▶ SUPPLIED MATERIAL
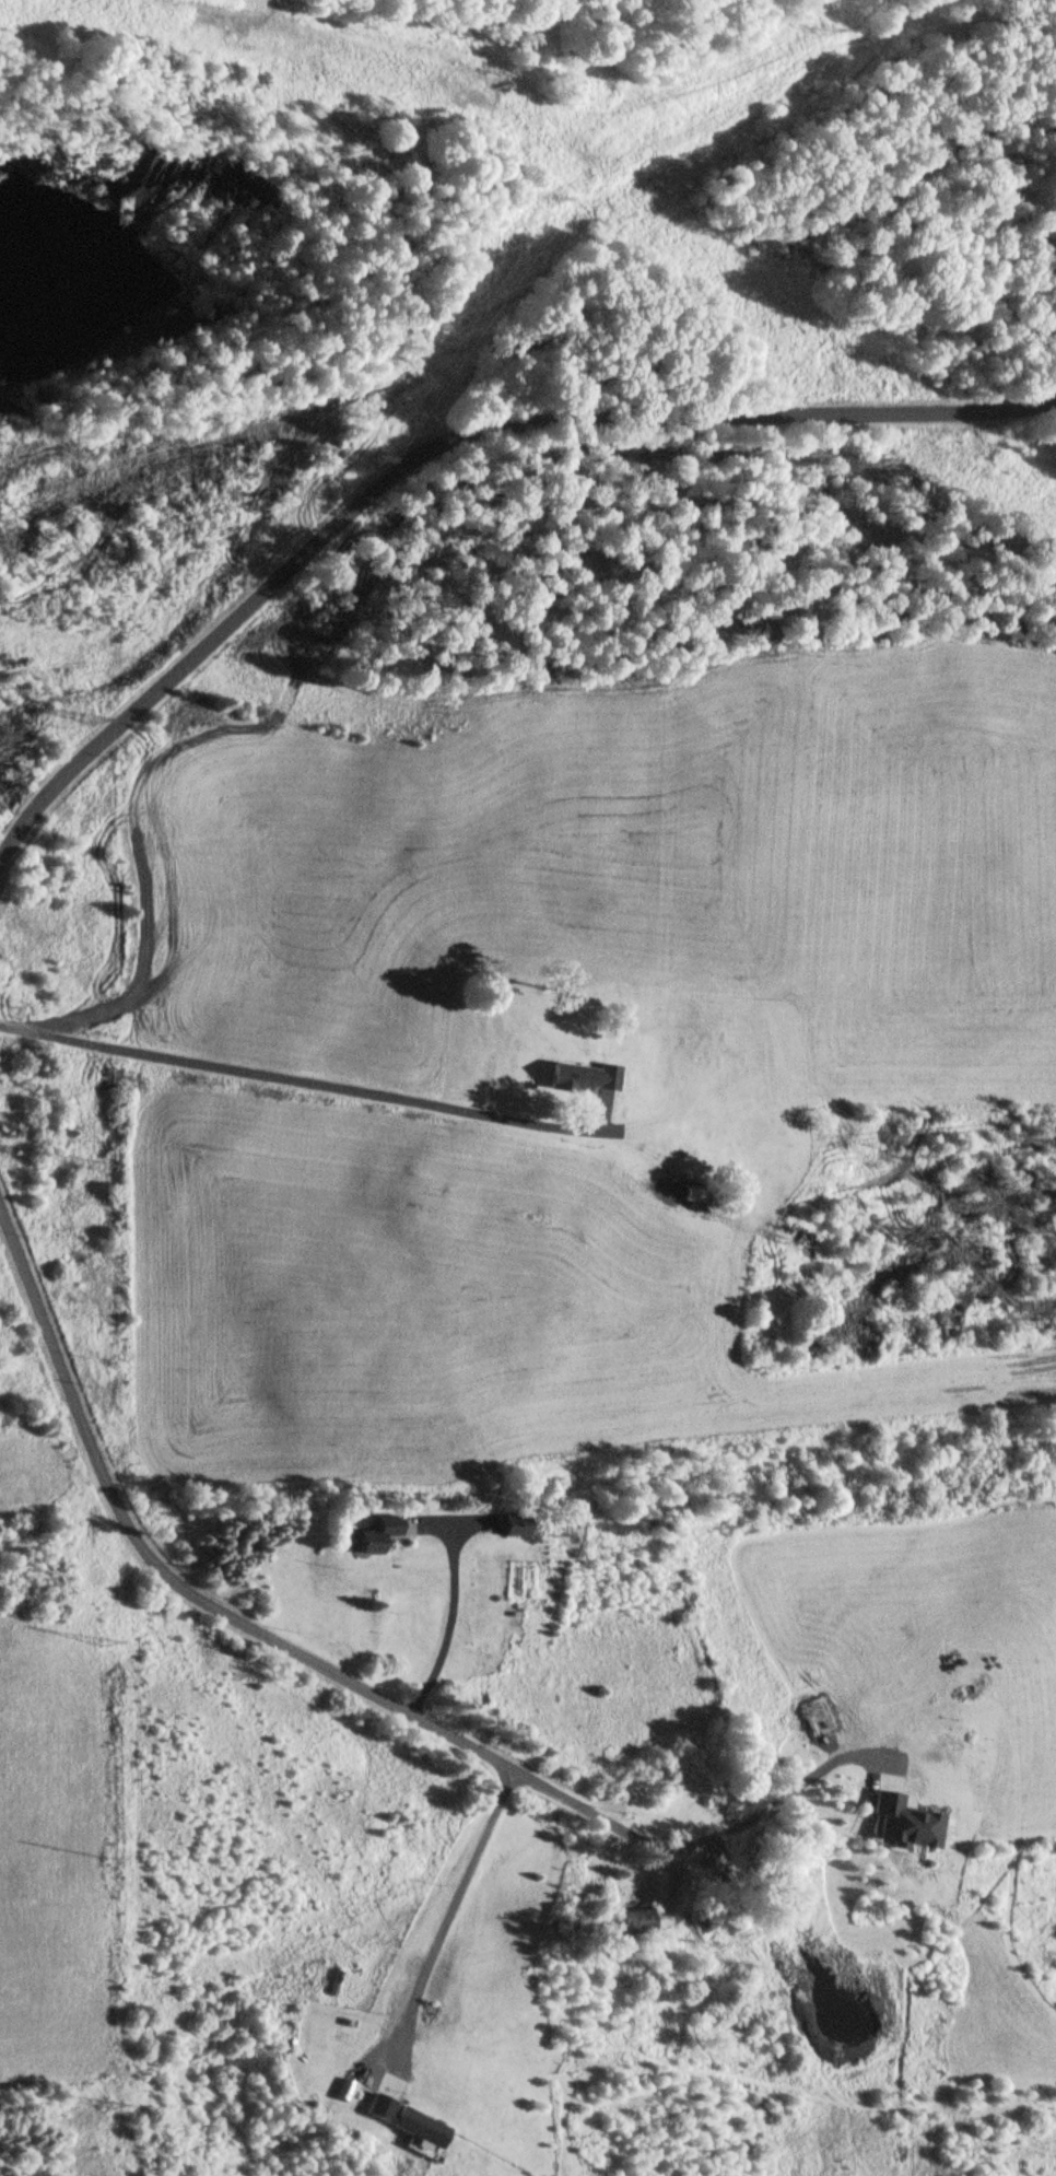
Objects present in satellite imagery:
power tower: (818, 27)
power tower: (543, 190)
power tower: (362, 455)
road: (457, 465)
power tower: (86, 716)
building: (579, 1078)
road: (301, 1084)
building: (678, 1154)
power tower: (87, 1166)
building: (508, 1526)
building: (368, 1537)
road: (220, 1612)
power tower: (95, 1643)
building: (701, 1861)
building: (630, 1871)
building: (625, 1926)
power tower: (97, 2111)
building: (397, 2123)

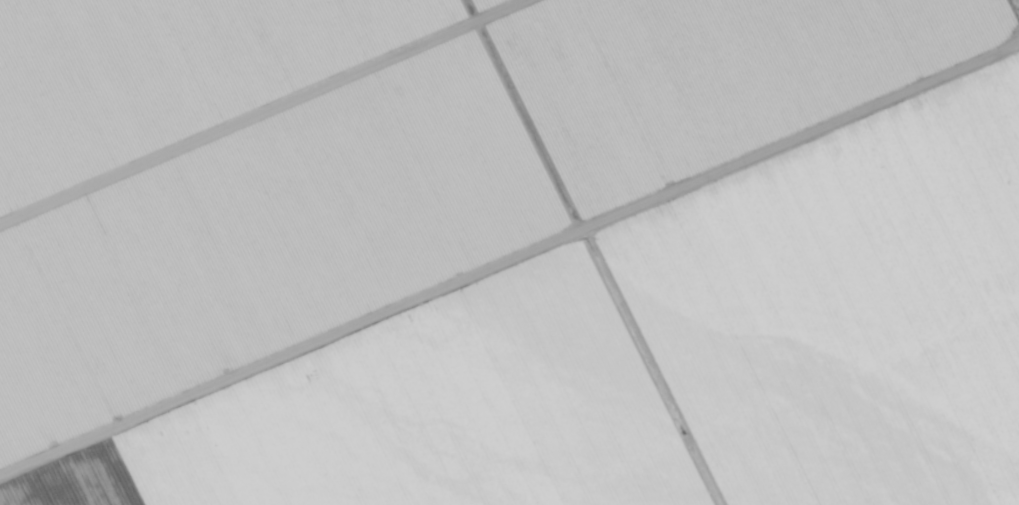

▶ WORK REQUIRED
Report every line in the data above in which the word "building" appears.

▶ THE COMPLETED TASK
building: (579, 1078)
building: (678, 1154)
building: (508, 1526)
building: (368, 1537)
building: (701, 1861)
building: (630, 1871)
building: (625, 1926)
building: (397, 2123)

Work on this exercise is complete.